Required action:
Once the pictures are removed, return each record below exactly as written.

========================

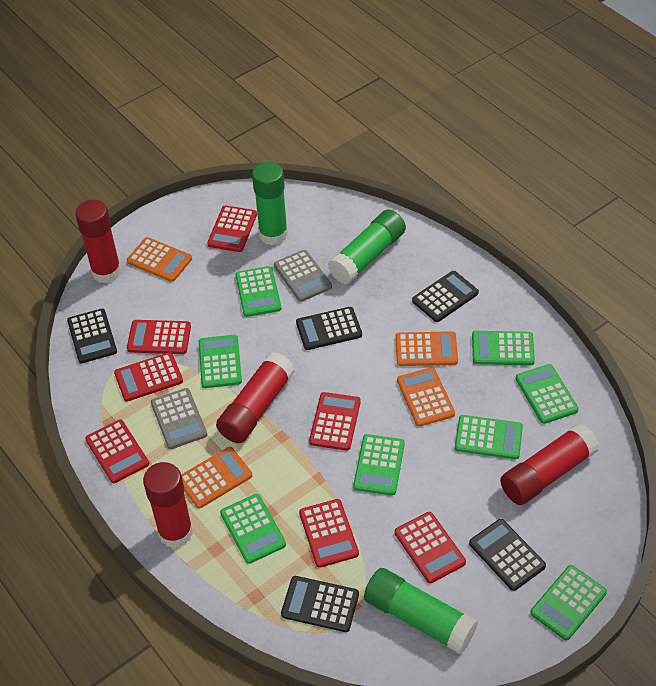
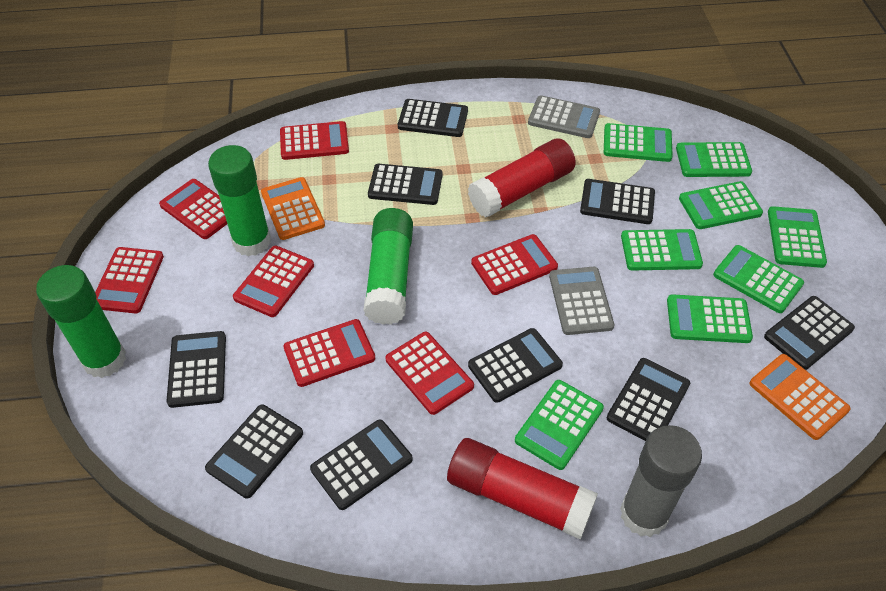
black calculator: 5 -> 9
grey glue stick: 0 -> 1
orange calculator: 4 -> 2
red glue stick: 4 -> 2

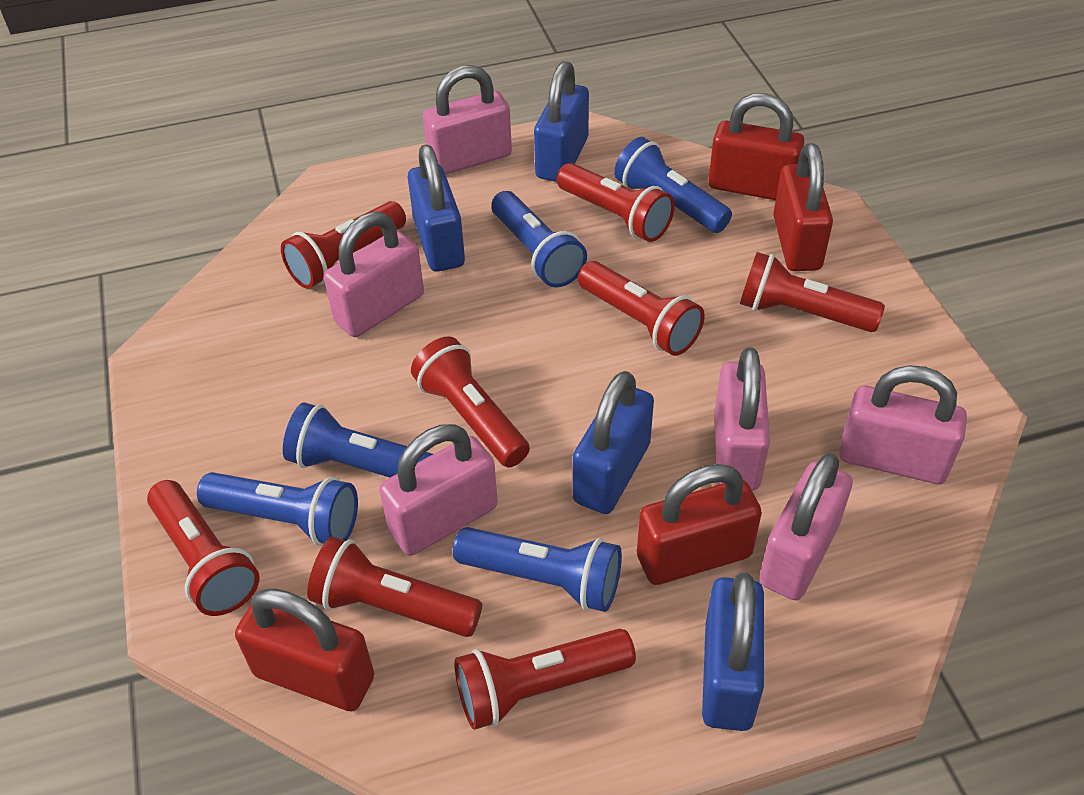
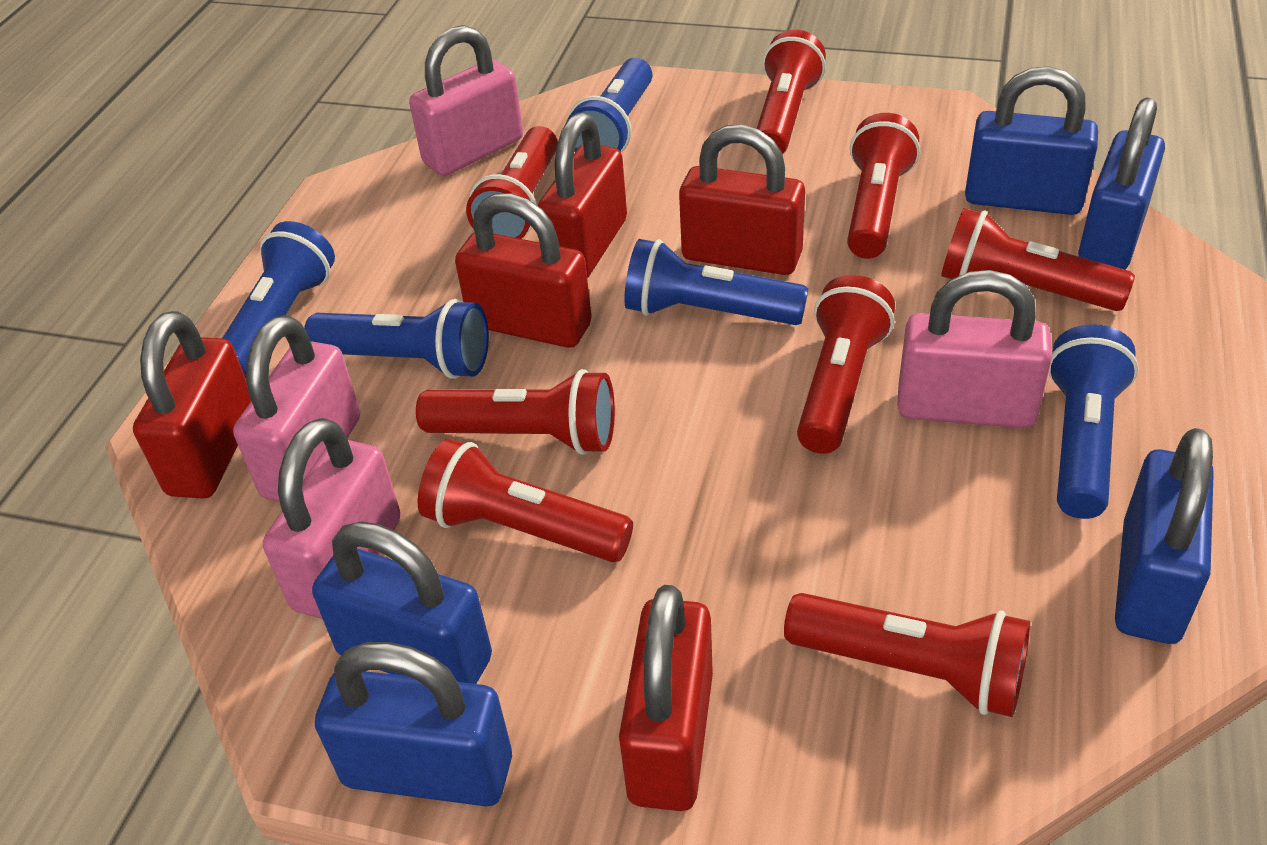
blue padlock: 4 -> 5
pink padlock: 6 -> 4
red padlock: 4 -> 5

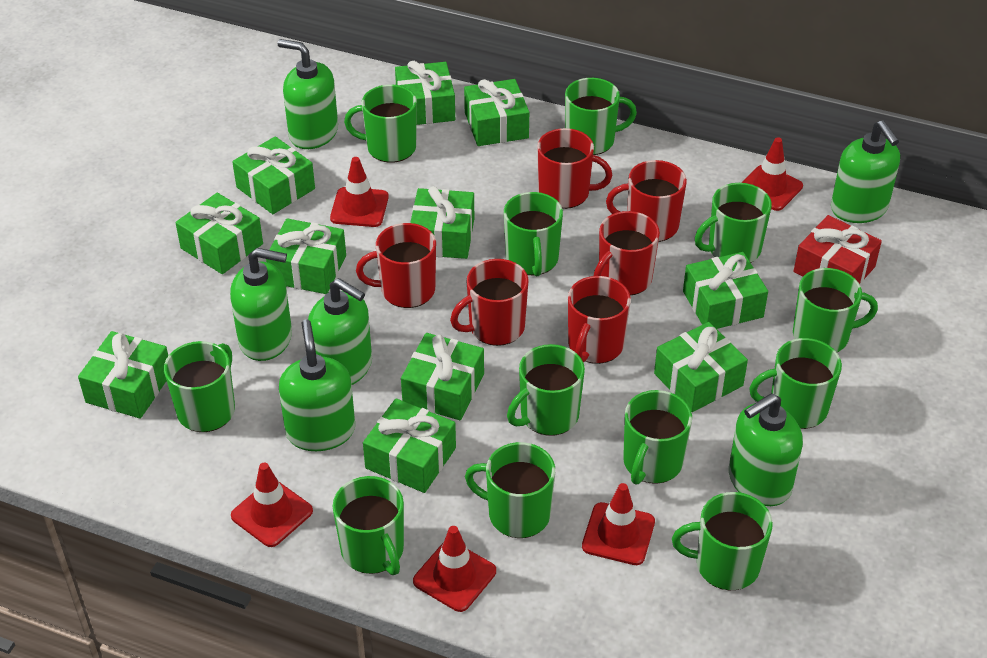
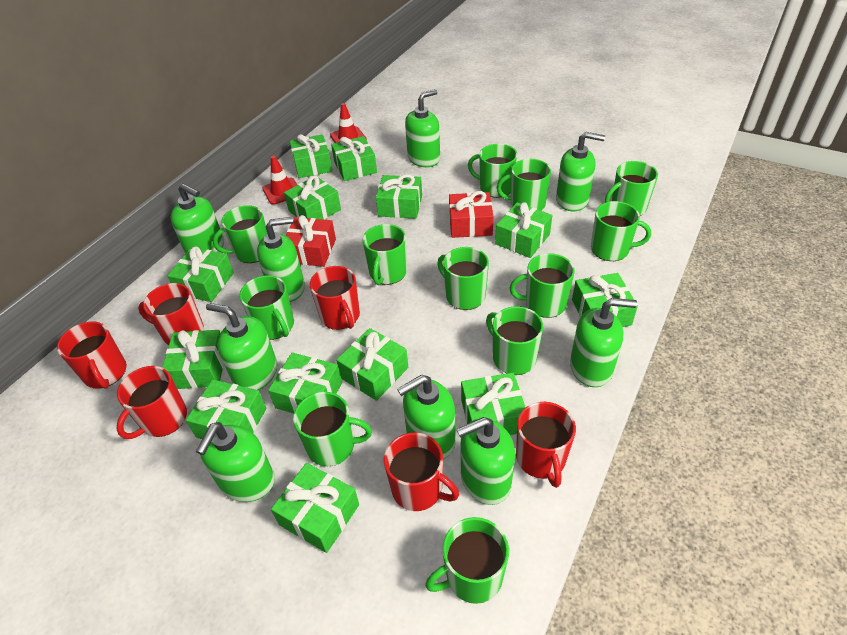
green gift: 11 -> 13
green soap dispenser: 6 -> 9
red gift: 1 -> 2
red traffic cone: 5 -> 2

========================

Expected output:
black calculator: 5 -> 9
grey glue stick: 0 -> 1
orange calculator: 4 -> 2
red glue stick: 4 -> 2

blue padlock: 4 -> 5
pink padlock: 6 -> 4
red padlock: 4 -> 5

green gift: 11 -> 13
green soap dispenser: 6 -> 9
red gift: 1 -> 2
red traffic cone: 5 -> 2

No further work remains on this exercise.